Retype the lines starting at the line that contains "stems (780, 787)" and ending after the line that contains "Looking at the". Give only those lines, with both end lines included.

=== Saved data entries ===

** BEGIN **

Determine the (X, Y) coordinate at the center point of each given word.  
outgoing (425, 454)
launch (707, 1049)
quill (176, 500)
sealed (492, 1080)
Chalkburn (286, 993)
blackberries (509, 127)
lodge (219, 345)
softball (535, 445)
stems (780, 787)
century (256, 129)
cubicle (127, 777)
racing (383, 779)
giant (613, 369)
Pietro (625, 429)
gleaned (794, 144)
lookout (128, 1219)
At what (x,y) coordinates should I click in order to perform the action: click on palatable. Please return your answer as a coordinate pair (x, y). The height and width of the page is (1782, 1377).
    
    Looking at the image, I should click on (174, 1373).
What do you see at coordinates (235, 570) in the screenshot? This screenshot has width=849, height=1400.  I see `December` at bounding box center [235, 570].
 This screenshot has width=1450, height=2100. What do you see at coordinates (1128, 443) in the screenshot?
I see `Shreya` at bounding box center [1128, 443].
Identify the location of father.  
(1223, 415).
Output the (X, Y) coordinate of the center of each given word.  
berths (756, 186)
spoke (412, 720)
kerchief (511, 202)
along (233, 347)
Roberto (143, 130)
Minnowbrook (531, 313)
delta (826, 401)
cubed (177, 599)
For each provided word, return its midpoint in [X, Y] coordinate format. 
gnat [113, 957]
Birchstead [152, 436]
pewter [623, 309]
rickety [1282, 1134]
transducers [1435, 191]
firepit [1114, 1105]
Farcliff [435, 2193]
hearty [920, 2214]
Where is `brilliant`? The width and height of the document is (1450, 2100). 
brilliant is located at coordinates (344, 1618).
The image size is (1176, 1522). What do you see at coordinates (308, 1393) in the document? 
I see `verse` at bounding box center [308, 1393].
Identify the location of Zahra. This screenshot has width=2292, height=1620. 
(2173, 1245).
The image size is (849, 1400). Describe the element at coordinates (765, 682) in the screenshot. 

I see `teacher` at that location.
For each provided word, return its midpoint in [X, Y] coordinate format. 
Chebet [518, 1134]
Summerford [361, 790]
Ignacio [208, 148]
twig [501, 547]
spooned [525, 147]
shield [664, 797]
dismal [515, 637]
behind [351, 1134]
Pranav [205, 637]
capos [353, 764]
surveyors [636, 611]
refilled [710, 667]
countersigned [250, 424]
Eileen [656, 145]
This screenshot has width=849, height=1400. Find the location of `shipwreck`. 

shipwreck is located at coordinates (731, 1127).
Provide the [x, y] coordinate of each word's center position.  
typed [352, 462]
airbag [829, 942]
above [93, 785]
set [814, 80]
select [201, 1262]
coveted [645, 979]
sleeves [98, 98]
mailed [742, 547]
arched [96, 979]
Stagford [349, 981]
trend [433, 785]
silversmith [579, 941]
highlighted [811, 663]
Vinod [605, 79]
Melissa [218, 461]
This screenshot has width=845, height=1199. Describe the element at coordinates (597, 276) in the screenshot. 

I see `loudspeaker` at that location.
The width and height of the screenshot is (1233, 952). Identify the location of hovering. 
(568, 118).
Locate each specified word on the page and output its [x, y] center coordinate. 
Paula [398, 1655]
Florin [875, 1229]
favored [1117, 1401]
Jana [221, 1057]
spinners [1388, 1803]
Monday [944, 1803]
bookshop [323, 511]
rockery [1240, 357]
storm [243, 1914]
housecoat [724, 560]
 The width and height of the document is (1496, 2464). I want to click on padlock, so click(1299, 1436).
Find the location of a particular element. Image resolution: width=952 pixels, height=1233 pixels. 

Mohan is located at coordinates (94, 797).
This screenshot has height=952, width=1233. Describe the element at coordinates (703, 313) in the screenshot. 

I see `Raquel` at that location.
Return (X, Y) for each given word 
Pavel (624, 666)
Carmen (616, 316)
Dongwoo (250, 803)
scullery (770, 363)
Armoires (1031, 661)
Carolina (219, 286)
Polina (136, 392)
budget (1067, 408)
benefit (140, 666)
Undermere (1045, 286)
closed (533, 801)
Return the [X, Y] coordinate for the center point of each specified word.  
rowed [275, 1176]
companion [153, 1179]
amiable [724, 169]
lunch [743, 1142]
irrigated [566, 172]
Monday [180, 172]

** END **

=== Expected answer ===
stems (780, 787)
century (256, 129)
cubicle (127, 777)
racing (383, 779)
giant (613, 369)
Pietro (625, 429)
gleaned (794, 144)
lookout (128, 1219)
At what (x,y) coordinates should I click in order to perform the action: click on palatable. Please return your answer as a coordinate pair (x, y). The height and width of the page is (1782, 1377).
    
    Looking at the image, I should click on (174, 1373).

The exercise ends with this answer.